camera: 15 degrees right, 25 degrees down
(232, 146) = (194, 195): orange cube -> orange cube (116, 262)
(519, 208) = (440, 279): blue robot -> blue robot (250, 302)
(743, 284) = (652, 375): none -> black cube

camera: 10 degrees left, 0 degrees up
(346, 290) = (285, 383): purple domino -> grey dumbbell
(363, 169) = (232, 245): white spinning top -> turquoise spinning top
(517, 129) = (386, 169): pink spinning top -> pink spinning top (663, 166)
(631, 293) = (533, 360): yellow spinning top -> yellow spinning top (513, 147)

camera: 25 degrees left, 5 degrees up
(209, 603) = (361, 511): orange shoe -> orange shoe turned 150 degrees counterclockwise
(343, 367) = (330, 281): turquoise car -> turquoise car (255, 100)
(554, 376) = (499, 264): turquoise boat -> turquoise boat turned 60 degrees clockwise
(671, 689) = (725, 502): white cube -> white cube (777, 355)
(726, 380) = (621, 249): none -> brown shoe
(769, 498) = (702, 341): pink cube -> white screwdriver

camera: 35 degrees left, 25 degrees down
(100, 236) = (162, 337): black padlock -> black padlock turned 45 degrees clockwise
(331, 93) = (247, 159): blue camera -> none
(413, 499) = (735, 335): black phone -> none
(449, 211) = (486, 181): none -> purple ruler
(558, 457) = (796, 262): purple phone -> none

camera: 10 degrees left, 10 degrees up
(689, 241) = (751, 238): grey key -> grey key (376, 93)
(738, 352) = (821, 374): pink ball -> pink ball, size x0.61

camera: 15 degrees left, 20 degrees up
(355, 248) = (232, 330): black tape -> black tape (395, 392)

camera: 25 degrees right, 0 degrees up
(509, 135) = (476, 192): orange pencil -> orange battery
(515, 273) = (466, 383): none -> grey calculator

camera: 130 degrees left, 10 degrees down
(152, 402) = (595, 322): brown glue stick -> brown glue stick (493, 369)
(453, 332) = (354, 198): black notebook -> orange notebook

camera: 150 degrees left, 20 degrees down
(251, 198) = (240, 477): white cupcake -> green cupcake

================

#### Your assignment
Go line by line through the records above and copy each one containing "blue".

#### Answer box
(519, 208) = (440, 279): blue robot -> blue robot (250, 302)
(331, 93) = (247, 159): blue camera -> none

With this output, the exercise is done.